>> START DATA ENTRIES

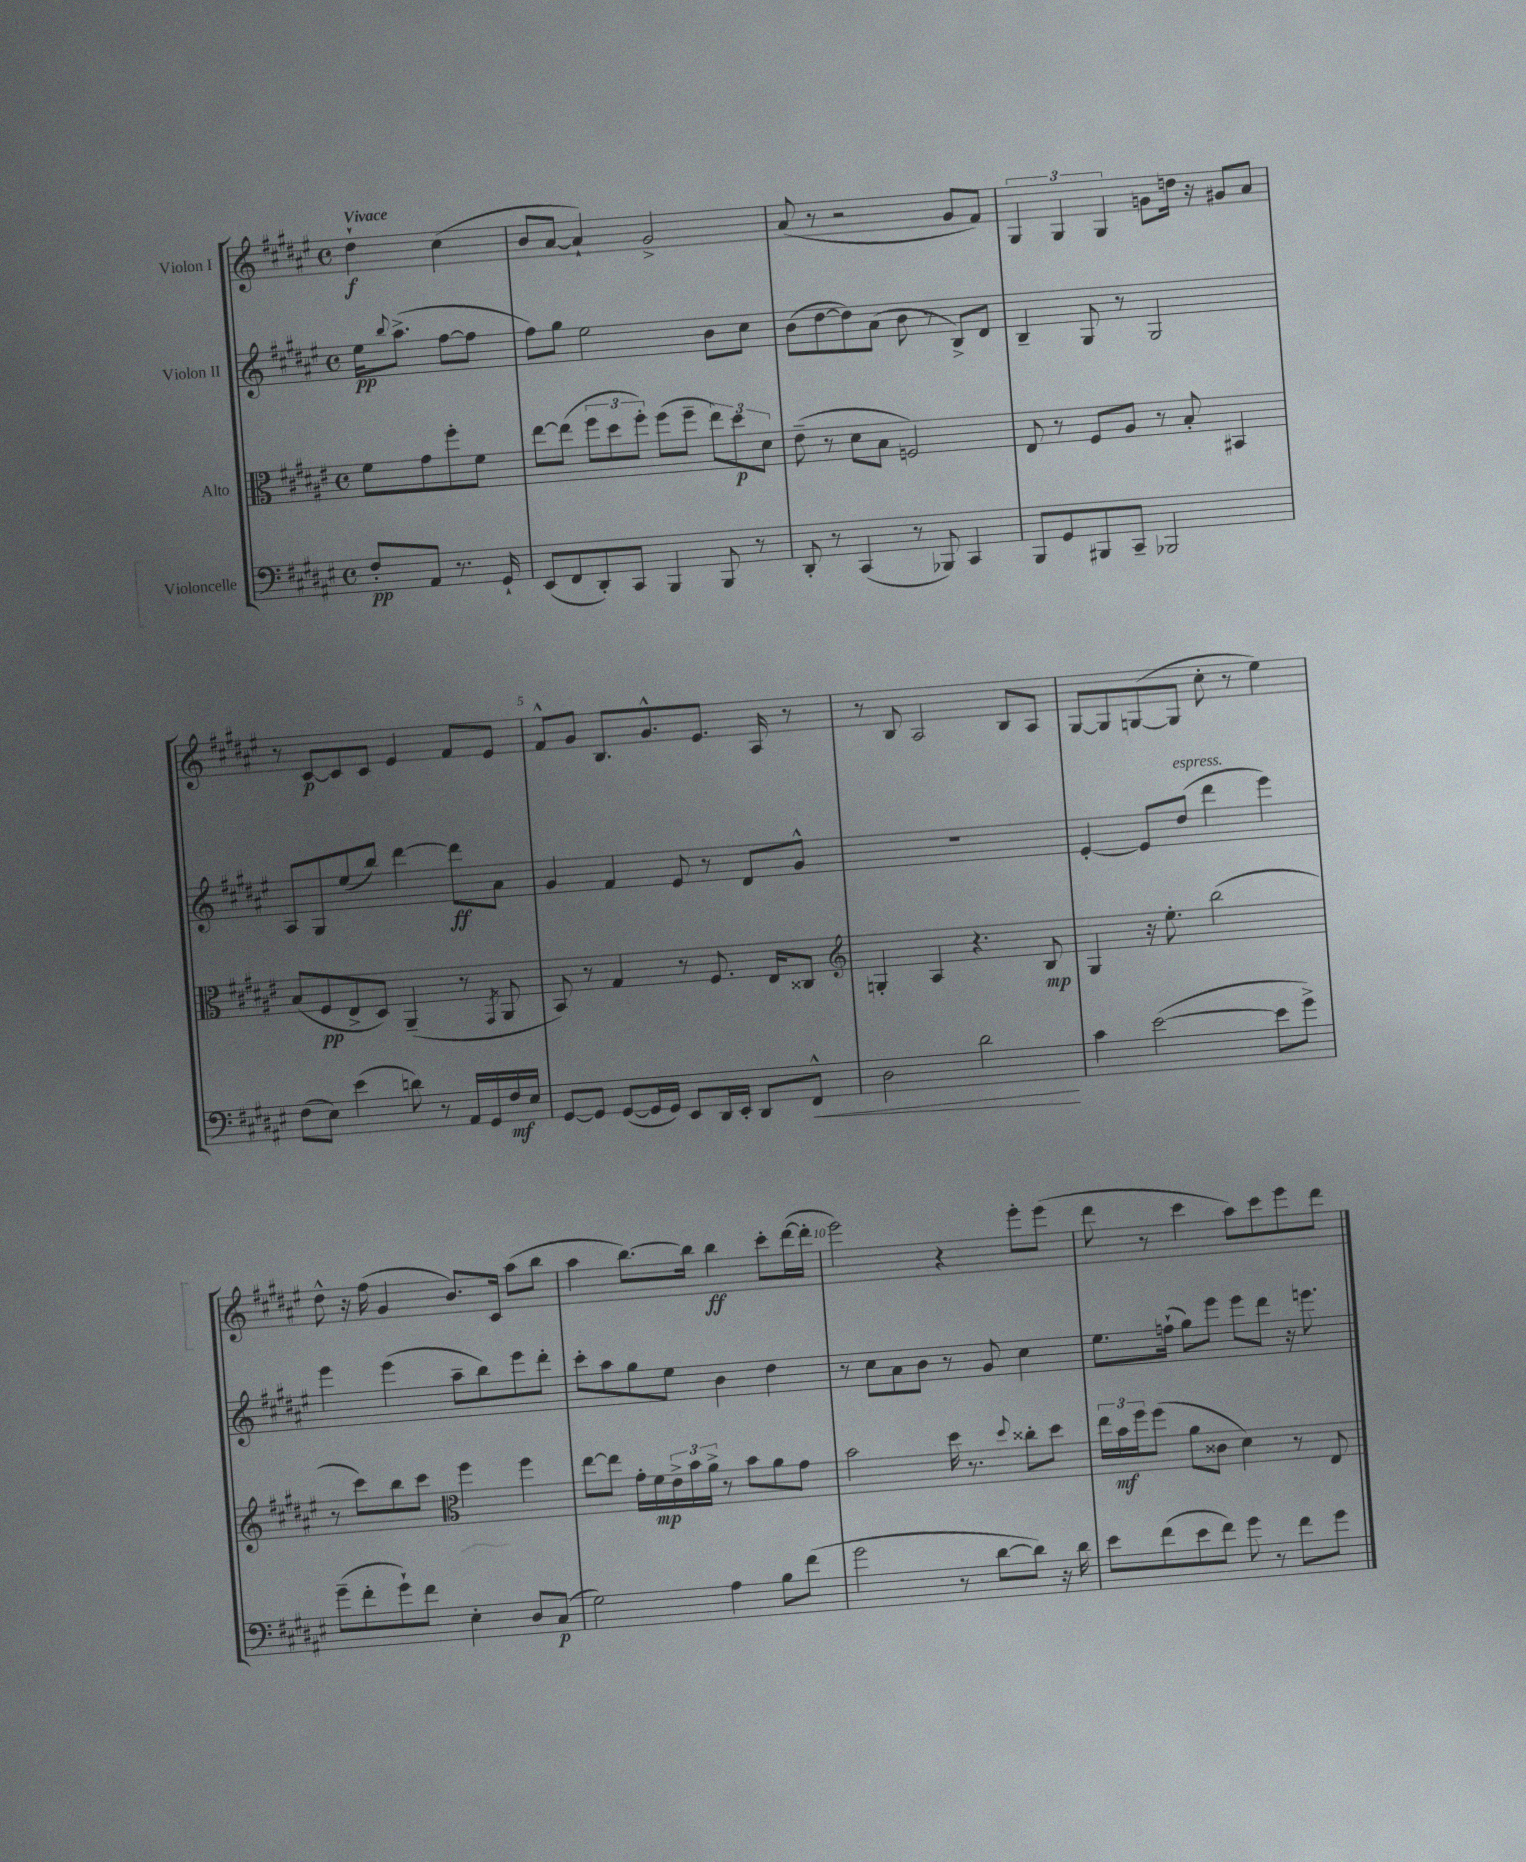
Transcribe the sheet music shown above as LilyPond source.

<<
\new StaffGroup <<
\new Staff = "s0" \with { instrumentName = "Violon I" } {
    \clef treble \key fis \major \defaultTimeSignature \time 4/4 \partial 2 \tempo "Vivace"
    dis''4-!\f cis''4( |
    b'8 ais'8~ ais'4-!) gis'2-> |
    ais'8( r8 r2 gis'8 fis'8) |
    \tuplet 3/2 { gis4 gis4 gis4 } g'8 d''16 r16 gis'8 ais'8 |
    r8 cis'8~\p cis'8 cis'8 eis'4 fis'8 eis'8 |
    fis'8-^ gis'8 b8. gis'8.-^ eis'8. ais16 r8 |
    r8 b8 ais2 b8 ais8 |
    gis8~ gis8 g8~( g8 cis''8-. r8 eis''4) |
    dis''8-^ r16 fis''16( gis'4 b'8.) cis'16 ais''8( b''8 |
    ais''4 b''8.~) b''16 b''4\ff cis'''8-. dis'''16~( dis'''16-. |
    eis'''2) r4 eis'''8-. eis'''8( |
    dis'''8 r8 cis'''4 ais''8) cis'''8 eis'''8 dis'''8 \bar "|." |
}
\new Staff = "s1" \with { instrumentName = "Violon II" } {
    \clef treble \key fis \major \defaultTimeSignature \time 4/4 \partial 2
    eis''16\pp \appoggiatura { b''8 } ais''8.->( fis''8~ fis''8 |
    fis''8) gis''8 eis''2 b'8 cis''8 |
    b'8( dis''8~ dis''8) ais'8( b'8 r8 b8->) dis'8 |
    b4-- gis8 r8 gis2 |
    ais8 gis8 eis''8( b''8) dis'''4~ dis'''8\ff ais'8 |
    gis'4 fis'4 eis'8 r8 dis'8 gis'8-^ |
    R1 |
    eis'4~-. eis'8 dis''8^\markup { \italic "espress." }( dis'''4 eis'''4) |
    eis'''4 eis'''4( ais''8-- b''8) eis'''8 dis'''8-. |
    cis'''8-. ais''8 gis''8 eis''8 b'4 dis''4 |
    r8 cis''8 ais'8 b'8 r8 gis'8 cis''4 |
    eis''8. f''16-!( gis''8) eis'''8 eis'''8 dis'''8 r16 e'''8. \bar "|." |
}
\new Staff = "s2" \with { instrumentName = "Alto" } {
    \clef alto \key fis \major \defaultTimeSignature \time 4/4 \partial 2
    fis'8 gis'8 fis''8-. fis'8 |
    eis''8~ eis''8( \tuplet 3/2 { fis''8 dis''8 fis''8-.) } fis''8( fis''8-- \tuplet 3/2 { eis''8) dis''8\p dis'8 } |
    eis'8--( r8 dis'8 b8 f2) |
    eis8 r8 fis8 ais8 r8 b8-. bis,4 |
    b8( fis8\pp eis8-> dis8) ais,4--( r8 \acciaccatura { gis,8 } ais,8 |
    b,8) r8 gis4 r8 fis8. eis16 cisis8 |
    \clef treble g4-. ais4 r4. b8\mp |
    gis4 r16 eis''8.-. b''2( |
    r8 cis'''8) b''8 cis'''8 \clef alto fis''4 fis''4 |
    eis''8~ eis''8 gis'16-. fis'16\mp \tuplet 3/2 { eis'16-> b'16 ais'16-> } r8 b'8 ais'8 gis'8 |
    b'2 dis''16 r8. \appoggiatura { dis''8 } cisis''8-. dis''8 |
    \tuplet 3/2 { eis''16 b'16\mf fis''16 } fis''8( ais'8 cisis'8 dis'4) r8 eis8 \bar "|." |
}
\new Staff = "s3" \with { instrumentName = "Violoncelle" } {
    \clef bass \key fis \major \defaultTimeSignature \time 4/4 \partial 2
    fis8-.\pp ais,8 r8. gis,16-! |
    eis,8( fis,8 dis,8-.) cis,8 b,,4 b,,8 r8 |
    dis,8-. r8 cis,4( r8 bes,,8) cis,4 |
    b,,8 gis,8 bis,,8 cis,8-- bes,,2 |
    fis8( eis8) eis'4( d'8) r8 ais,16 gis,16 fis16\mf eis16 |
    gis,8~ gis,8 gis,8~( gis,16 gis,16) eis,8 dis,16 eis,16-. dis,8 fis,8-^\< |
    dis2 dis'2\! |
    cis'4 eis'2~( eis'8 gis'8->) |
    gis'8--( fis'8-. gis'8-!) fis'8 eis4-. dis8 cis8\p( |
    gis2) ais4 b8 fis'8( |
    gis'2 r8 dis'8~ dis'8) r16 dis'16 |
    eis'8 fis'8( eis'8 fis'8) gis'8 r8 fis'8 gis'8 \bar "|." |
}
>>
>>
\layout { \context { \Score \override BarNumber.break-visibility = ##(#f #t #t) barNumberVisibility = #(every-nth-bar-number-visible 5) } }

>> END DATA ENTRIES

_WHAT THE TASK ASKS_: Extract every line of the items that contains the string "partial", including lines where it appears only as part of a longer word. Case counts.

_OUTPUT FOR THIS EXERCISE_:
    \clef treble \key fis \major \defaultTimeSignature \time 4/4 \partial 2 \tempo "Vivace"
    \clef treble \key fis \major \defaultTimeSignature \time 4/4 \partial 2
    \clef alto \key fis \major \defaultTimeSignature \time 4/4 \partial 2
    \clef bass \key fis \major \defaultTimeSignature \time 4/4 \partial 2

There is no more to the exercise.